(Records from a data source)
-------------------------

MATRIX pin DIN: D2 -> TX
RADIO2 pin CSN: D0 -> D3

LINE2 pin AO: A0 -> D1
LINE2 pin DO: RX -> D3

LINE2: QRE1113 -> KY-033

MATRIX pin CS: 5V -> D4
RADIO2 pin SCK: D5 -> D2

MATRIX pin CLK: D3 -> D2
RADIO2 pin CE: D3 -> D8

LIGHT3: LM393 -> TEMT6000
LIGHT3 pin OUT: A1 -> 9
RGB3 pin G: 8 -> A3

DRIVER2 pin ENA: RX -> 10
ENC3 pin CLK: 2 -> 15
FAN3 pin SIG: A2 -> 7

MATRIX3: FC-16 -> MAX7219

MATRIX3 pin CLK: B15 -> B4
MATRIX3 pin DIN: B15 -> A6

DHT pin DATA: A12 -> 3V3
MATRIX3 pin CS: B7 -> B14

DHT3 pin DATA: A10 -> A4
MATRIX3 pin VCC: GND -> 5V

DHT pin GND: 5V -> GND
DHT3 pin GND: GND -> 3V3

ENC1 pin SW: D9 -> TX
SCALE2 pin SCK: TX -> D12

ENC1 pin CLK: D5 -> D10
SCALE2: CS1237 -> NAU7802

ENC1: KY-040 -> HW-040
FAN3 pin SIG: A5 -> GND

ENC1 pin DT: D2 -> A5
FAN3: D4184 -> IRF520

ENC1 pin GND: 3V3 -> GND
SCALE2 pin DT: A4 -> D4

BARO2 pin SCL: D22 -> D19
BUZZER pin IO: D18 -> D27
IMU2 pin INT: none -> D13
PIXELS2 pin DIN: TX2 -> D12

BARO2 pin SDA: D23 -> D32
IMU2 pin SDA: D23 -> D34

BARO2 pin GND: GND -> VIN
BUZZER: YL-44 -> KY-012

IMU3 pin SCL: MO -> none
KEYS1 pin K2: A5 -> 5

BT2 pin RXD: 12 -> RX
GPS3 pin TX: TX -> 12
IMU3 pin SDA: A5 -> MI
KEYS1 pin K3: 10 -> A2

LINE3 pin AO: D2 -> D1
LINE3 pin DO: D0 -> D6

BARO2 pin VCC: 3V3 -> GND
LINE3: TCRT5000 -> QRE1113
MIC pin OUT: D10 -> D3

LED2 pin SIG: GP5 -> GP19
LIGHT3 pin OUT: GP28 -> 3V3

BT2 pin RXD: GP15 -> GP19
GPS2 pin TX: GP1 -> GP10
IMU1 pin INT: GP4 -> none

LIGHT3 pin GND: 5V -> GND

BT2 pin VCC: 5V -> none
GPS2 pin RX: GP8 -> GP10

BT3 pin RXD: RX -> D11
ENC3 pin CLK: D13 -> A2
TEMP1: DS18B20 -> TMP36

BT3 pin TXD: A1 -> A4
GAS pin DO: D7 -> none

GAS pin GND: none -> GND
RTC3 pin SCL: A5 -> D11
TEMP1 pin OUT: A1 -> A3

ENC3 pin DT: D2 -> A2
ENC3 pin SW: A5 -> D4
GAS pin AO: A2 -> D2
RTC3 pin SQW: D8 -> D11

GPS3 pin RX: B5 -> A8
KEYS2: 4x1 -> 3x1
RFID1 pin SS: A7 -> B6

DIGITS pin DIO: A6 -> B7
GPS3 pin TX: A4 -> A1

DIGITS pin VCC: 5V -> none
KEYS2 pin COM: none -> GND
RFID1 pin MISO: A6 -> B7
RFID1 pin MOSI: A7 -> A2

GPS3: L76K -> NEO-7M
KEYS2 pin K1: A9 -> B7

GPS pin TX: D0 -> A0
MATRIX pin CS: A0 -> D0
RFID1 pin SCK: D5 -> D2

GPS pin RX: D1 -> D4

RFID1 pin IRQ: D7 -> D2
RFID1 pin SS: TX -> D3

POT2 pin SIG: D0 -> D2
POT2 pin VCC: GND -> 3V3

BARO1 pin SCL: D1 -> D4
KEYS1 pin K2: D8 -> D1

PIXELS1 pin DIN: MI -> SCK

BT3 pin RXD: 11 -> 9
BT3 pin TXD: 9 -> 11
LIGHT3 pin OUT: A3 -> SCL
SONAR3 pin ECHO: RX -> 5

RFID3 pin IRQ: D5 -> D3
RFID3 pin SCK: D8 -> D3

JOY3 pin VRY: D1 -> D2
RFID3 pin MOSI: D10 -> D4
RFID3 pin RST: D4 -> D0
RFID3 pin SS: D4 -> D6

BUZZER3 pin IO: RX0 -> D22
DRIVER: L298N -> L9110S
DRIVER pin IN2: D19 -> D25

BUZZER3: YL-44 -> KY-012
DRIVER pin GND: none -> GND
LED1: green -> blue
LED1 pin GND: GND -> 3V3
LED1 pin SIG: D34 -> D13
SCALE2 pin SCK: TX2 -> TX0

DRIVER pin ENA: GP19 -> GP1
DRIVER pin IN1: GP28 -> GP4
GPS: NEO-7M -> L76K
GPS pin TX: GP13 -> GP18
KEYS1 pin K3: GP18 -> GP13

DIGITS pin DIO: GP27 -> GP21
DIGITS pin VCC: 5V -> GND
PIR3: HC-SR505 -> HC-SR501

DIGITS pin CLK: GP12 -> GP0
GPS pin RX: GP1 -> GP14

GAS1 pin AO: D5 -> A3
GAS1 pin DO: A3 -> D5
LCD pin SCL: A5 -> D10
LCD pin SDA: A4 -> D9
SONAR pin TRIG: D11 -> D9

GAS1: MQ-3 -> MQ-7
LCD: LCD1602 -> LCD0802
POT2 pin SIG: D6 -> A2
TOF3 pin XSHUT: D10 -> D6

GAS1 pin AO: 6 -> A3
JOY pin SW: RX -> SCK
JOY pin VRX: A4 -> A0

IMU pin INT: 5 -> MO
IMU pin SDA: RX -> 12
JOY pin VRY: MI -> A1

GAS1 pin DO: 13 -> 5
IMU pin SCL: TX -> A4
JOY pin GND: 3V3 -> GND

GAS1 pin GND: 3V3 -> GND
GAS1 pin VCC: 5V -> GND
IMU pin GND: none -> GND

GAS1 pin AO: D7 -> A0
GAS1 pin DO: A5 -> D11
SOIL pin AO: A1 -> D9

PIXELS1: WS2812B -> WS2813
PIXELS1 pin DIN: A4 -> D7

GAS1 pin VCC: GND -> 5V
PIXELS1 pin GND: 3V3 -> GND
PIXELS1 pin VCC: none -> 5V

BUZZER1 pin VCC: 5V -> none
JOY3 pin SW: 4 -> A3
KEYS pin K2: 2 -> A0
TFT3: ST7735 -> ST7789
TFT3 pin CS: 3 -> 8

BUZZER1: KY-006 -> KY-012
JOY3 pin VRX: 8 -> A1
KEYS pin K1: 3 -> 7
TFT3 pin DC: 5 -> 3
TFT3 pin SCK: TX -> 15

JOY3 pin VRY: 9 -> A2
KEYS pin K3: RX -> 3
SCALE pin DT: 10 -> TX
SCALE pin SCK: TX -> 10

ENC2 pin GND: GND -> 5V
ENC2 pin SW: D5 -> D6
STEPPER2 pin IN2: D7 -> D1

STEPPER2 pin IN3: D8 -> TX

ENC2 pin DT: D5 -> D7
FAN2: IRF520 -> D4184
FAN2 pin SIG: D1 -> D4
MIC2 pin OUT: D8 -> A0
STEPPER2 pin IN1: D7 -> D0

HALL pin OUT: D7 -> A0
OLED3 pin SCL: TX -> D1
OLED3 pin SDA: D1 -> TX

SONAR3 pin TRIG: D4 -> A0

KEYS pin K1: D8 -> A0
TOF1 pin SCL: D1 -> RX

-------------------------

WHAT THE EXERCISE ASKS:
What you retype should run from the first line of the entries above through the line containing "BUZZER pin IO: D18 -> D27", exactly and in full.

TASK SOLUTION:
MATRIX pin DIN: D2 -> TX
RADIO2 pin CSN: D0 -> D3

LINE2 pin AO: A0 -> D1
LINE2 pin DO: RX -> D3

LINE2: QRE1113 -> KY-033

MATRIX pin CS: 5V -> D4
RADIO2 pin SCK: D5 -> D2

MATRIX pin CLK: D3 -> D2
RADIO2 pin CE: D3 -> D8

LIGHT3: LM393 -> TEMT6000
LIGHT3 pin OUT: A1 -> 9
RGB3 pin G: 8 -> A3

DRIVER2 pin ENA: RX -> 10
ENC3 pin CLK: 2 -> 15
FAN3 pin SIG: A2 -> 7

MATRIX3: FC-16 -> MAX7219

MATRIX3 pin CLK: B15 -> B4
MATRIX3 pin DIN: B15 -> A6

DHT pin DATA: A12 -> 3V3
MATRIX3 pin CS: B7 -> B14

DHT3 pin DATA: A10 -> A4
MATRIX3 pin VCC: GND -> 5V

DHT pin GND: 5V -> GND
DHT3 pin GND: GND -> 3V3

ENC1 pin SW: D9 -> TX
SCALE2 pin SCK: TX -> D12

ENC1 pin CLK: D5 -> D10
SCALE2: CS1237 -> NAU7802

ENC1: KY-040 -> HW-040
FAN3 pin SIG: A5 -> GND

ENC1 pin DT: D2 -> A5
FAN3: D4184 -> IRF520

ENC1 pin GND: 3V3 -> GND
SCALE2 pin DT: A4 -> D4

BARO2 pin SCL: D22 -> D19
BUZZER pin IO: D18 -> D27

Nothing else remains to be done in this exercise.